== SUPPLIED MATERIAL ==

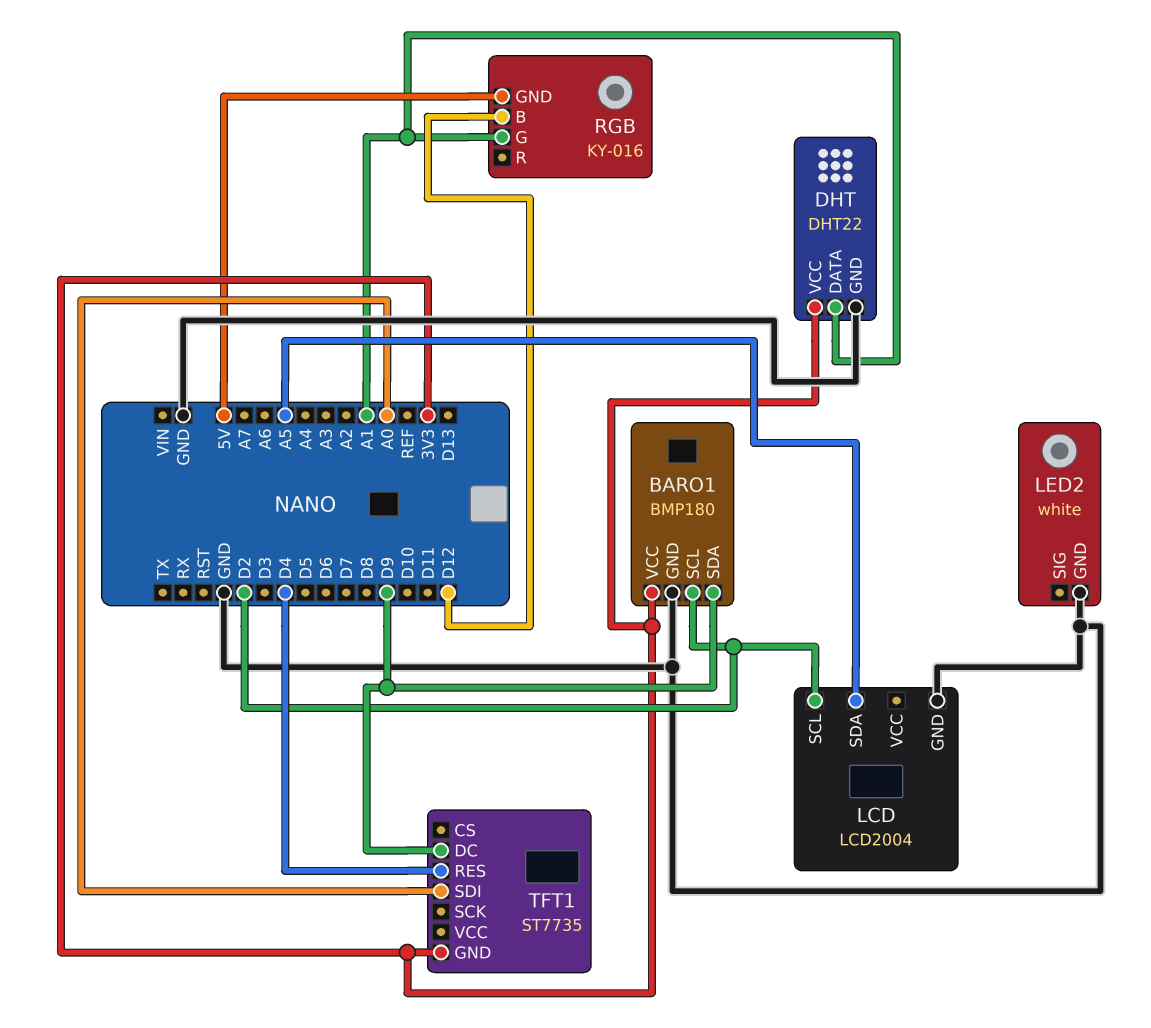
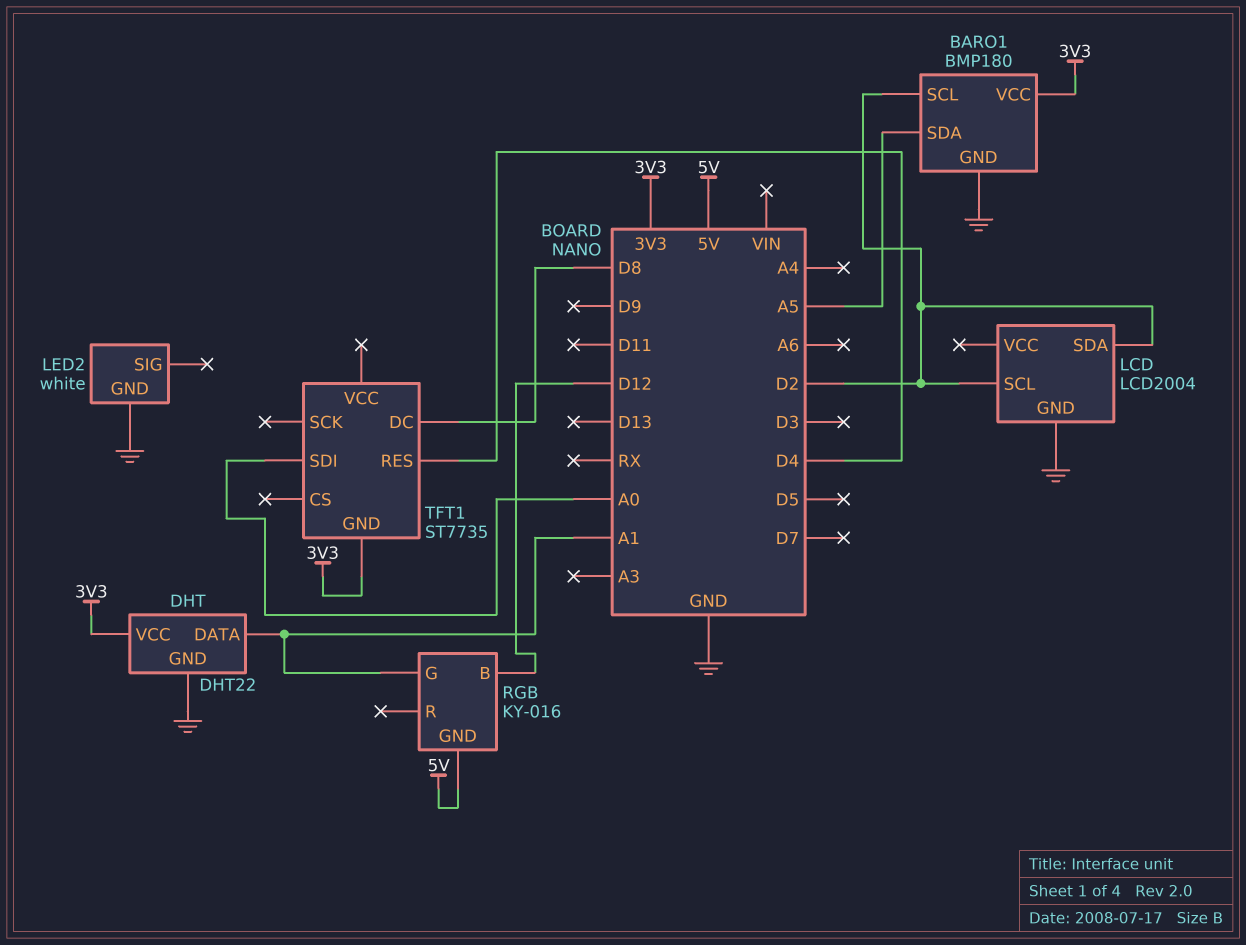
BARO1 pin SDA: D9 -> A5
LCD pin SDA: A5 -> D2
TFT1 pin DC: D9 -> D8

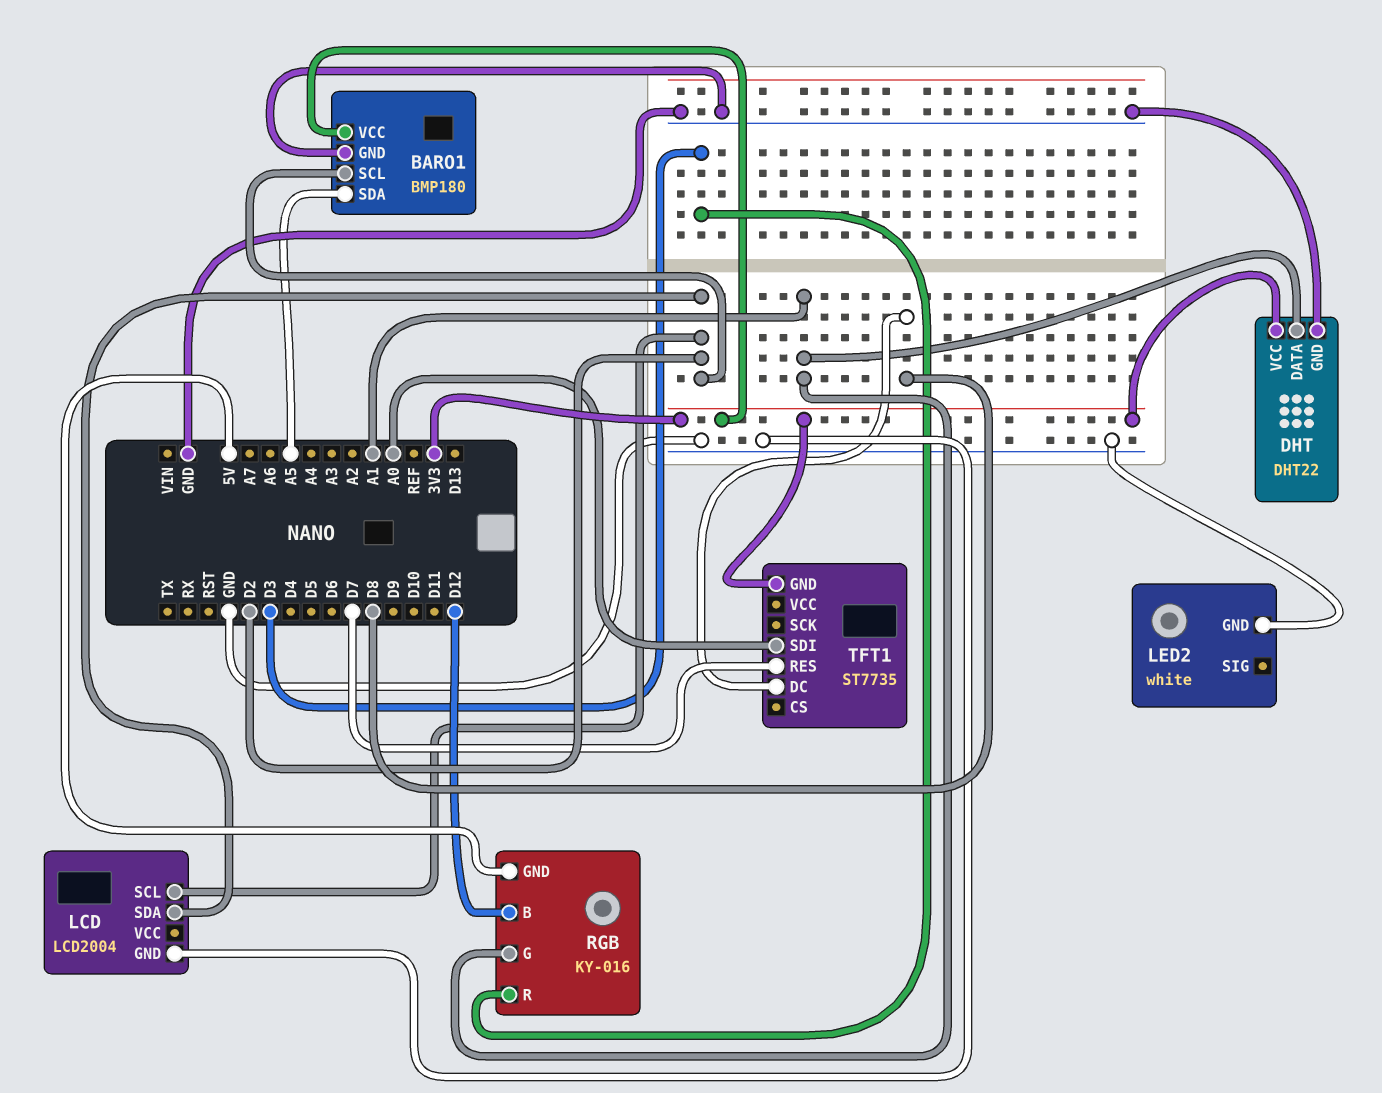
RGB pin R: none -> D3
TFT1 pin RES: D4 -> D7

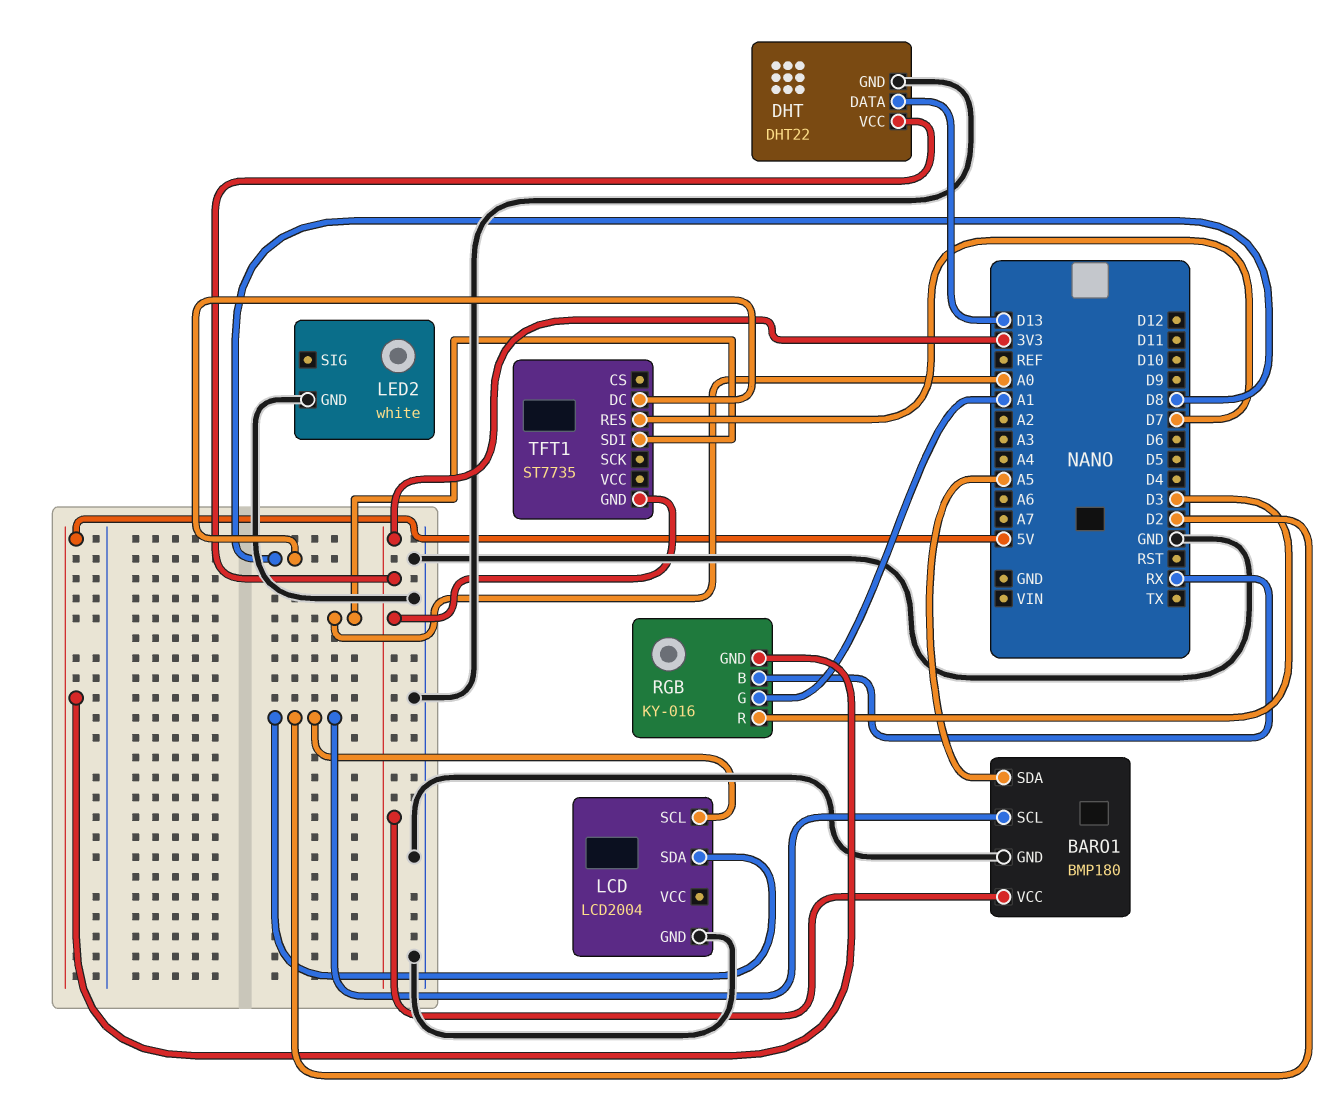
DHT pin DATA: A1 -> D13
RGB pin B: D12 -> RX

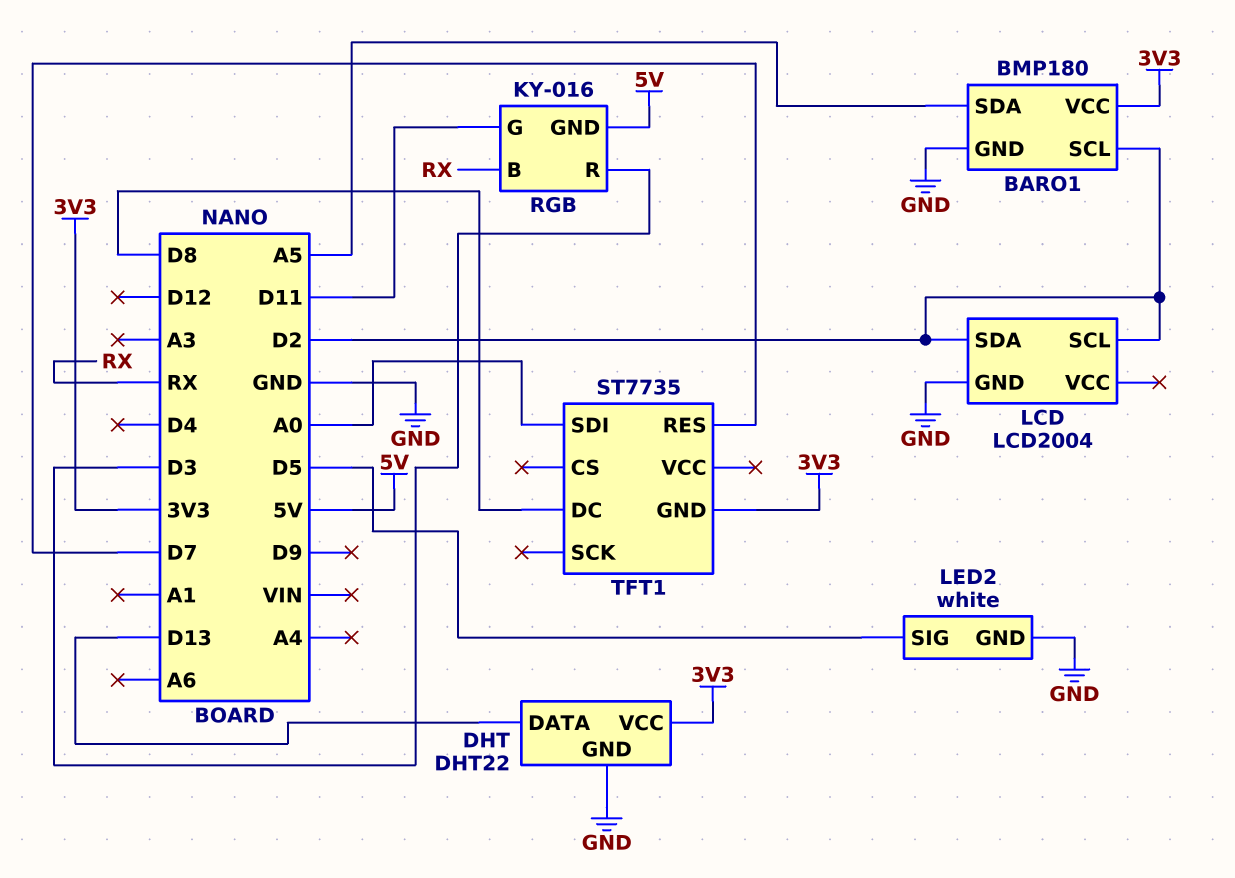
LED2 pin SIG: none -> D5
RGB pin G: A1 -> D11

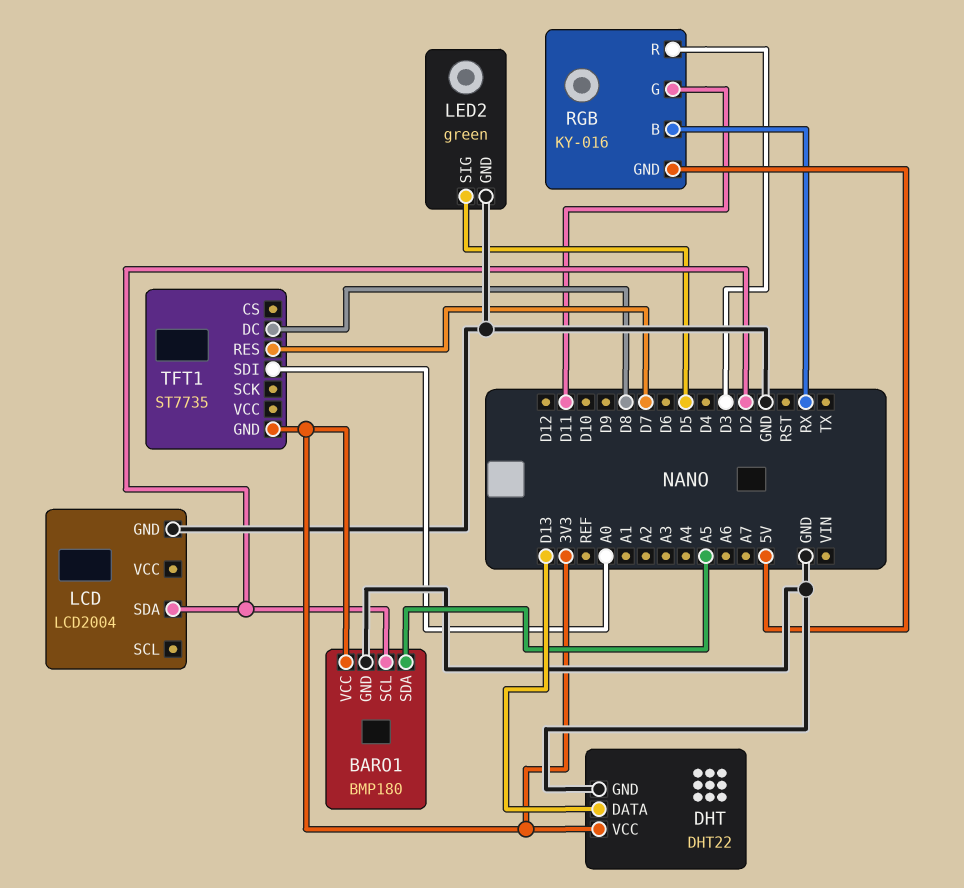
LCD pin SCL: D2 -> none
LED2: white -> green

===

→ **REQUIREMENT**: Without the pictures, return all the entries above exactly as they stand.

→ **OUTPUT OF THE EXERCISE**:
BARO1 pin SDA: D9 -> A5
LCD pin SDA: A5 -> D2
TFT1 pin DC: D9 -> D8

RGB pin R: none -> D3
TFT1 pin RES: D4 -> D7

DHT pin DATA: A1 -> D13
RGB pin B: D12 -> RX

LED2 pin SIG: none -> D5
RGB pin G: A1 -> D11

LCD pin SCL: D2 -> none
LED2: white -> green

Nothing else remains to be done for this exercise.